* _Instructions for the task_: Images are to be skipped; everything else in the records must be repeated exactly.

** Data for the task follows **

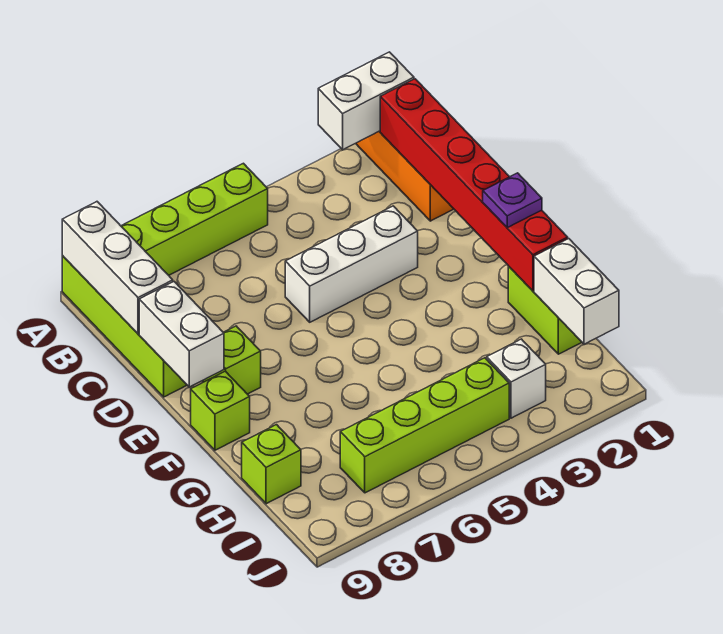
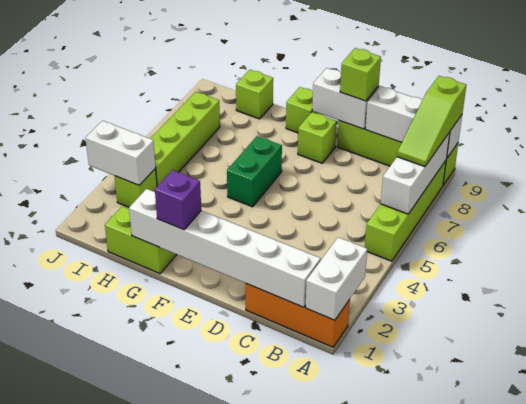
none -> lime slope A7:A9 level 3 top 9
red brick B1:G1 level 2 -> white brick B1:G1 level 2
white brick D3:D5 level 1 -> white brick A6:A8 level 2
none -> lime brick D9 level 3
purple plate F1 level 3 -> purple brick F1 level 3
none -> green brick F5:F6 level 1
white brick H1:I1 level 2 -> white brick I3:J3 level 2
white brick I3 level 1 -> lime brick I3 level 1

** End of Data for the task **

* _Exercise answer_:
none -> lime slope A7:A9 level 3 top 9
red brick B1:G1 level 2 -> white brick B1:G1 level 2
white brick D3:D5 level 1 -> white brick A6:A8 level 2
none -> lime brick D9 level 3
purple plate F1 level 3 -> purple brick F1 level 3
none -> green brick F5:F6 level 1
white brick H1:I1 level 2 -> white brick I3:J3 level 2
white brick I3 level 1 -> lime brick I3 level 1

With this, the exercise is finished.